=== Begin Enclosure ===
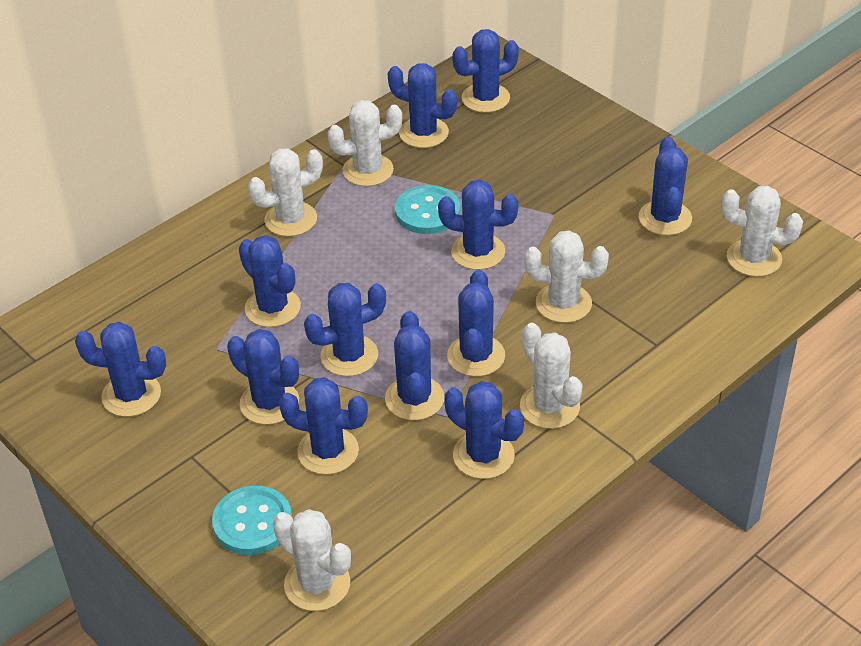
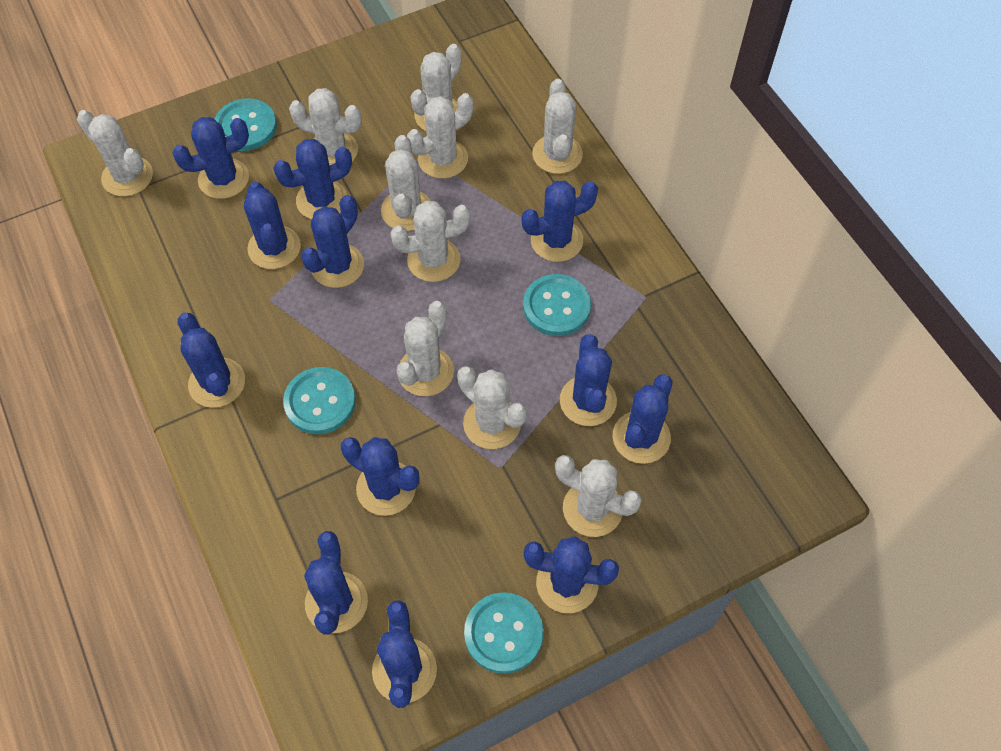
turquoise button: 2 -> 4
white cactus: 6 -> 10

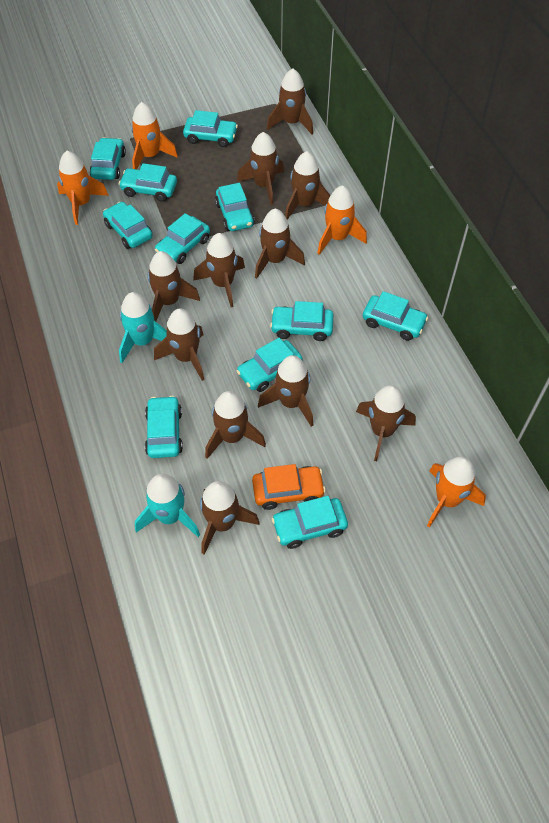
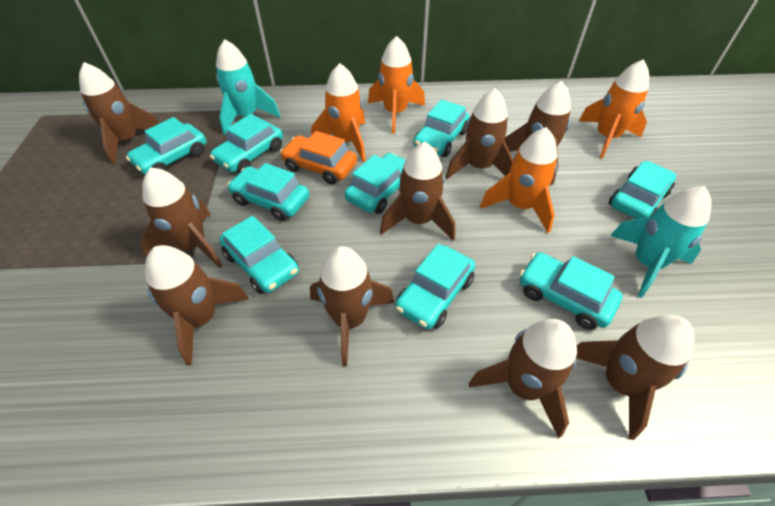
brown rocket: 11 -> 9
turquoise car: 11 -> 9

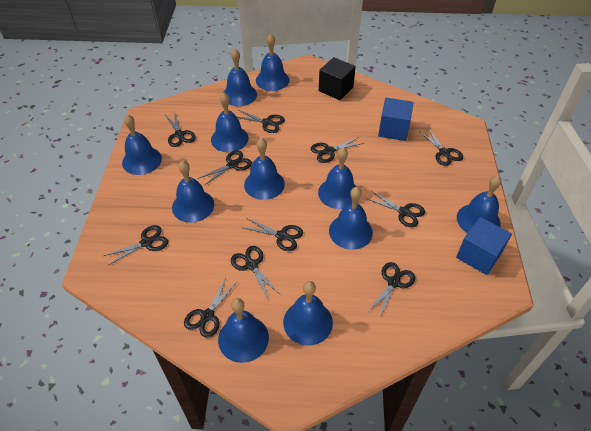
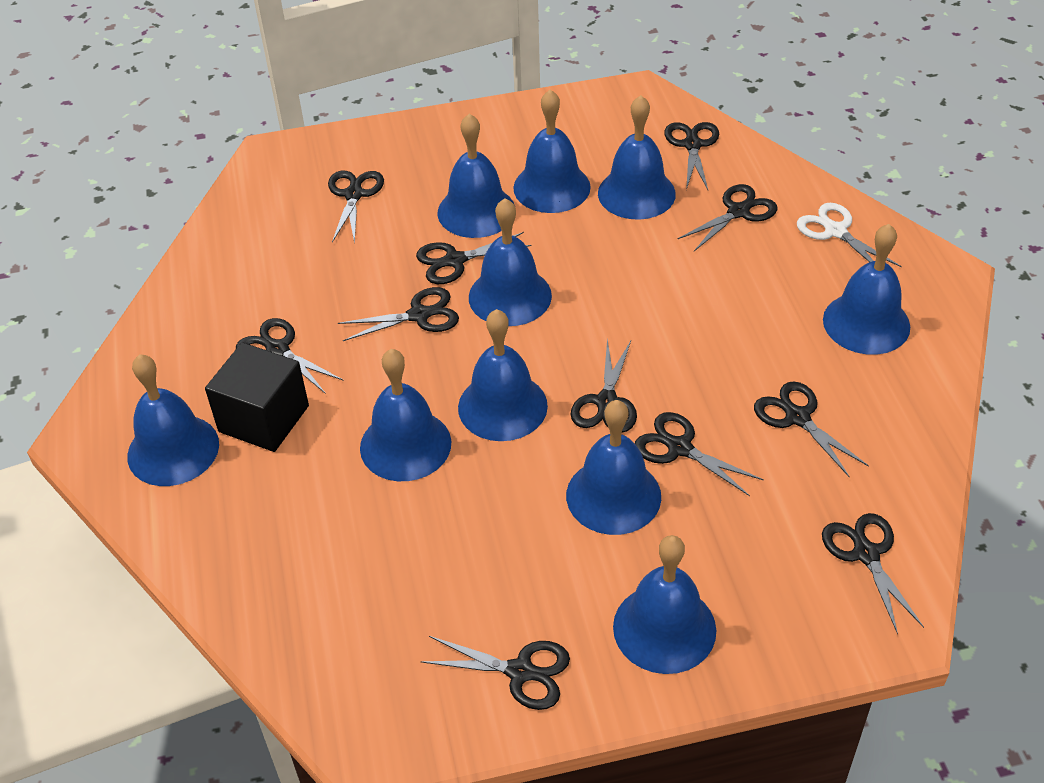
blue bell: 11 -> 10
blue cube: 2 -> 0
white scissors: 0 -> 1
=== End Enclosure ===
Task item:
Looking over the records, find each line with the word "turquoise" and copy it.

Solution:
turquoise button: 2 -> 4
turquoise car: 11 -> 9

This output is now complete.